WORK REQUEST – Please retype the records below exactly as they stand.

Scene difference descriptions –
━━━
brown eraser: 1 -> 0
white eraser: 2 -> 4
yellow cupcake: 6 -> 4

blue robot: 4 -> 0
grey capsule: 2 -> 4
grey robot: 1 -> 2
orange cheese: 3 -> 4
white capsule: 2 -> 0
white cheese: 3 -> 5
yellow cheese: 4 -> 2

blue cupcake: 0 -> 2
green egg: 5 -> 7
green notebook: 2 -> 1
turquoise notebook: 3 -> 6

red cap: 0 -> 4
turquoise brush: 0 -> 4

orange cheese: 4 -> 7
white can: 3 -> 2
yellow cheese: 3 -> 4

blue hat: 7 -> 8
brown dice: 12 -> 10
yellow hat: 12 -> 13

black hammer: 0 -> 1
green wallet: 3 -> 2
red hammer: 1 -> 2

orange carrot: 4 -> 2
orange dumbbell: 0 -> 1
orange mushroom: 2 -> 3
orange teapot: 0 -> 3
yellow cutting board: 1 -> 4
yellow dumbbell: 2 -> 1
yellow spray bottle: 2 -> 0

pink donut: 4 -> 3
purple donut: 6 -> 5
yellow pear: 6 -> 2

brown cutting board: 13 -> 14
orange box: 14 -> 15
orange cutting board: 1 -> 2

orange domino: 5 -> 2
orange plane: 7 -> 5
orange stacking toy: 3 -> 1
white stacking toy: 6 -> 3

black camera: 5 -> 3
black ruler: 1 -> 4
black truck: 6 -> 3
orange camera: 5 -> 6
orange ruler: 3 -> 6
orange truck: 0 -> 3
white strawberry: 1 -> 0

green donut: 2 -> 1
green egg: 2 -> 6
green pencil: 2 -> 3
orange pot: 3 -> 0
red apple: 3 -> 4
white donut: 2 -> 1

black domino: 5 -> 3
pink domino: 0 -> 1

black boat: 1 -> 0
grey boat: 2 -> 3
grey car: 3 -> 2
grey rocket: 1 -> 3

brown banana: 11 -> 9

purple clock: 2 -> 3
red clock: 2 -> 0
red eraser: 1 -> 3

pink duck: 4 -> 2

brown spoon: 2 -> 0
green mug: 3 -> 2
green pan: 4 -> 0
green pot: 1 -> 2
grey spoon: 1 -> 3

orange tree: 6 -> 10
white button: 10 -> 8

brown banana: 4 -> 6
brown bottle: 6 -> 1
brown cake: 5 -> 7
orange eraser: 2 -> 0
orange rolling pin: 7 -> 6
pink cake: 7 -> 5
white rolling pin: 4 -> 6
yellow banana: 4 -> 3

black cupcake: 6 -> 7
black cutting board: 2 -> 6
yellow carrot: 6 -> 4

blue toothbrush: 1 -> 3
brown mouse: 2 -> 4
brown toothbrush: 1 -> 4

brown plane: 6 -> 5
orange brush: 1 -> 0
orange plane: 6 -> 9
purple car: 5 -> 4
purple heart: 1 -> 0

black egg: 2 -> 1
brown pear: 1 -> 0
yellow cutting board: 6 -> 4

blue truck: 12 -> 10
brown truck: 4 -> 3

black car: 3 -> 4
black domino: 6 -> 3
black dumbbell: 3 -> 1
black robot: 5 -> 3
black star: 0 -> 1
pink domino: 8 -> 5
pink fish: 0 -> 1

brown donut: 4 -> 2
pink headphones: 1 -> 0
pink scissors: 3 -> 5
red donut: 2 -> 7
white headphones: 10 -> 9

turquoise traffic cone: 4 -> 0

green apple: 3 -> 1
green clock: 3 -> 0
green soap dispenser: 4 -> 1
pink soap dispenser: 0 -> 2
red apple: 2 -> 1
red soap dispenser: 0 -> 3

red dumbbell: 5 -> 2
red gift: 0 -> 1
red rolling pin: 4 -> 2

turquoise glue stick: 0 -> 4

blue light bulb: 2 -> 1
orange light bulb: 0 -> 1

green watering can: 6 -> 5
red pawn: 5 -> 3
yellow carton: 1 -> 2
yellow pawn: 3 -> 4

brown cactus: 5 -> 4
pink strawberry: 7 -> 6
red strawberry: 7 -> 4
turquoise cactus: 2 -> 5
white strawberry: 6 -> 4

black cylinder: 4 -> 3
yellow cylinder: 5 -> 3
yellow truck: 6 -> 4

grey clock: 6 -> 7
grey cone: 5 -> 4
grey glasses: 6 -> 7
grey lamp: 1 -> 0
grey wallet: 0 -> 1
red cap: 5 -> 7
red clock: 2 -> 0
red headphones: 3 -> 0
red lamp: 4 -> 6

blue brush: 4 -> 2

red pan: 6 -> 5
━━━
EXPECTED ANSWER –
brown eraser: 1 -> 0
white eraser: 2 -> 4
yellow cupcake: 6 -> 4

blue robot: 4 -> 0
grey capsule: 2 -> 4
grey robot: 1 -> 2
orange cheese: 3 -> 4
white capsule: 2 -> 0
white cheese: 3 -> 5
yellow cheese: 4 -> 2

blue cupcake: 0 -> 2
green egg: 5 -> 7
green notebook: 2 -> 1
turquoise notebook: 3 -> 6

red cap: 0 -> 4
turquoise brush: 0 -> 4

orange cheese: 4 -> 7
white can: 3 -> 2
yellow cheese: 3 -> 4

blue hat: 7 -> 8
brown dice: 12 -> 10
yellow hat: 12 -> 13

black hammer: 0 -> 1
green wallet: 3 -> 2
red hammer: 1 -> 2

orange carrot: 4 -> 2
orange dumbbell: 0 -> 1
orange mushroom: 2 -> 3
orange teapot: 0 -> 3
yellow cutting board: 1 -> 4
yellow dumbbell: 2 -> 1
yellow spray bottle: 2 -> 0

pink donut: 4 -> 3
purple donut: 6 -> 5
yellow pear: 6 -> 2

brown cutting board: 13 -> 14
orange box: 14 -> 15
orange cutting board: 1 -> 2

orange domino: 5 -> 2
orange plane: 7 -> 5
orange stacking toy: 3 -> 1
white stacking toy: 6 -> 3

black camera: 5 -> 3
black ruler: 1 -> 4
black truck: 6 -> 3
orange camera: 5 -> 6
orange ruler: 3 -> 6
orange truck: 0 -> 3
white strawberry: 1 -> 0

green donut: 2 -> 1
green egg: 2 -> 6
green pencil: 2 -> 3
orange pot: 3 -> 0
red apple: 3 -> 4
white donut: 2 -> 1

black domino: 5 -> 3
pink domino: 0 -> 1

black boat: 1 -> 0
grey boat: 2 -> 3
grey car: 3 -> 2
grey rocket: 1 -> 3

brown banana: 11 -> 9

purple clock: 2 -> 3
red clock: 2 -> 0
red eraser: 1 -> 3

pink duck: 4 -> 2

brown spoon: 2 -> 0
green mug: 3 -> 2
green pan: 4 -> 0
green pot: 1 -> 2
grey spoon: 1 -> 3

orange tree: 6 -> 10
white button: 10 -> 8

brown banana: 4 -> 6
brown bottle: 6 -> 1
brown cake: 5 -> 7
orange eraser: 2 -> 0
orange rolling pin: 7 -> 6
pink cake: 7 -> 5
white rolling pin: 4 -> 6
yellow banana: 4 -> 3

black cupcake: 6 -> 7
black cutting board: 2 -> 6
yellow carrot: 6 -> 4

blue toothbrush: 1 -> 3
brown mouse: 2 -> 4
brown toothbrush: 1 -> 4

brown plane: 6 -> 5
orange brush: 1 -> 0
orange plane: 6 -> 9
purple car: 5 -> 4
purple heart: 1 -> 0

black egg: 2 -> 1
brown pear: 1 -> 0
yellow cutting board: 6 -> 4

blue truck: 12 -> 10
brown truck: 4 -> 3

black car: 3 -> 4
black domino: 6 -> 3
black dumbbell: 3 -> 1
black robot: 5 -> 3
black star: 0 -> 1
pink domino: 8 -> 5
pink fish: 0 -> 1

brown donut: 4 -> 2
pink headphones: 1 -> 0
pink scissors: 3 -> 5
red donut: 2 -> 7
white headphones: 10 -> 9

turquoise traffic cone: 4 -> 0

green apple: 3 -> 1
green clock: 3 -> 0
green soap dispenser: 4 -> 1
pink soap dispenser: 0 -> 2
red apple: 2 -> 1
red soap dispenser: 0 -> 3

red dumbbell: 5 -> 2
red gift: 0 -> 1
red rolling pin: 4 -> 2

turquoise glue stick: 0 -> 4

blue light bulb: 2 -> 1
orange light bulb: 0 -> 1

green watering can: 6 -> 5
red pawn: 5 -> 3
yellow carton: 1 -> 2
yellow pawn: 3 -> 4

brown cactus: 5 -> 4
pink strawberry: 7 -> 6
red strawberry: 7 -> 4
turquoise cactus: 2 -> 5
white strawberry: 6 -> 4

black cylinder: 4 -> 3
yellow cylinder: 5 -> 3
yellow truck: 6 -> 4

grey clock: 6 -> 7
grey cone: 5 -> 4
grey glasses: 6 -> 7
grey lamp: 1 -> 0
grey wallet: 0 -> 1
red cap: 5 -> 7
red clock: 2 -> 0
red headphones: 3 -> 0
red lamp: 4 -> 6

blue brush: 4 -> 2

red pan: 6 -> 5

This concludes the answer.